Only the lines from the line holding "R10: 1.2k (BUF, VC2) -> 10k (BUF, VC2)" through the final line of the entries below are to be returned, exactly as they stand.

Content starts

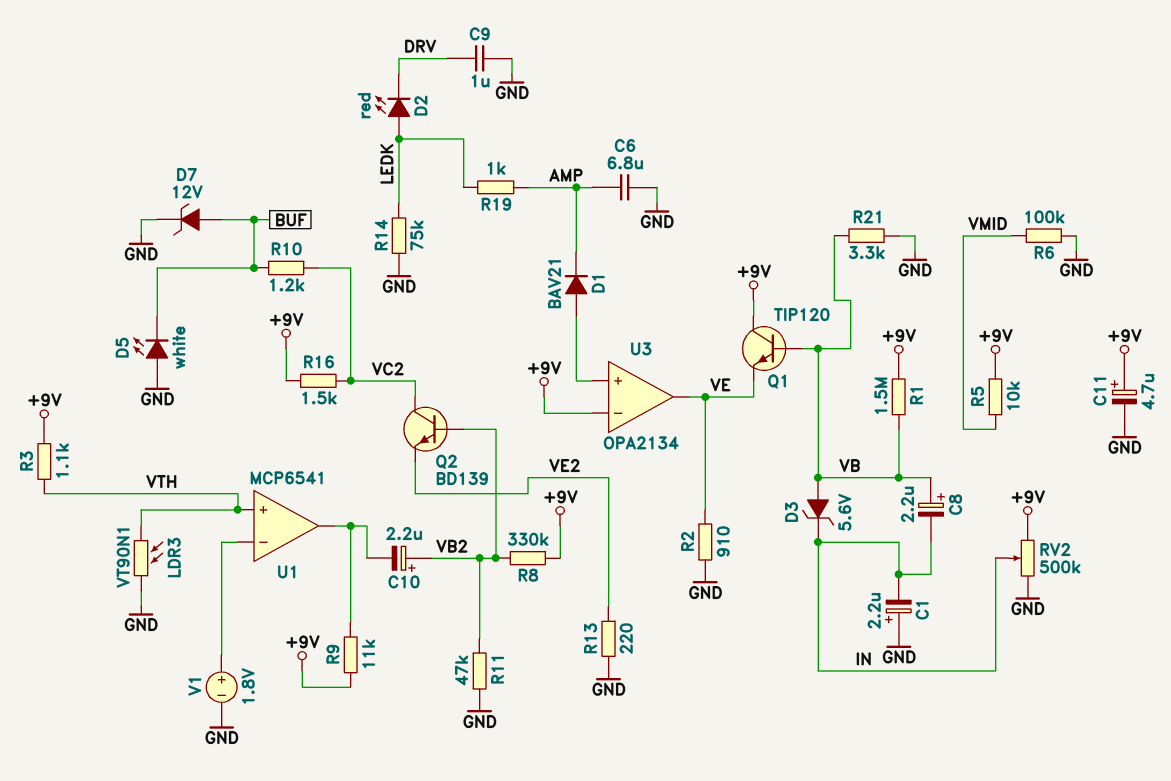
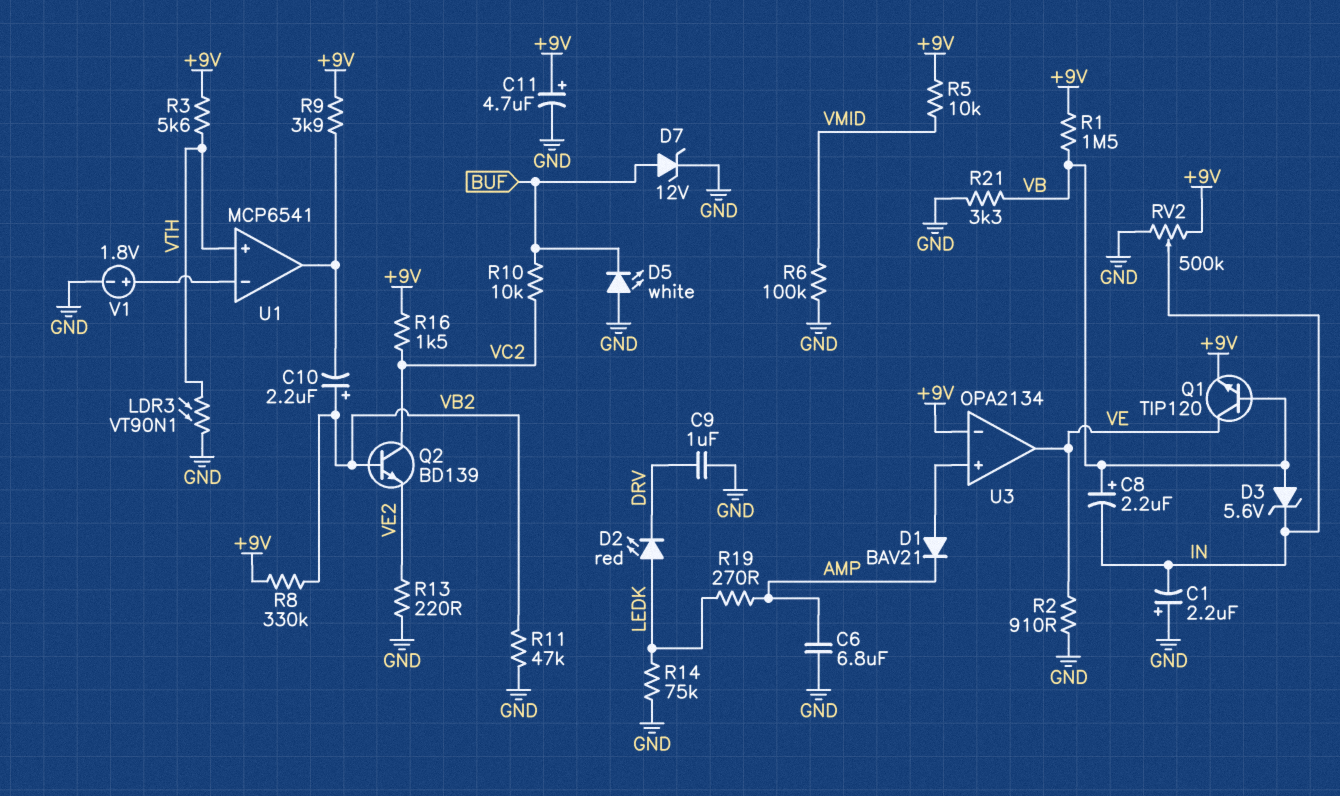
Q1: NPN TIP120 (B VB, C +9V, E VE) -> NPN TIP120 (B VB, C VE, E +9V)
R3: 1.1k (+9V, VTH) -> 5.6k (+9V, VTH)
R9: 11k (+9V, U1/out) -> 3.9k (+9V, U1/out)
R10: 1.2k (BUF, VC2) -> 10k (BUF, VC2)
R19: 1k (AMP, LEDK) -> 270 (AMP, LEDK)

Content ends

◆ Answer section:
R10: 1.2k (BUF, VC2) -> 10k (BUF, VC2)
R19: 1k (AMP, LEDK) -> 270 (AMP, LEDK)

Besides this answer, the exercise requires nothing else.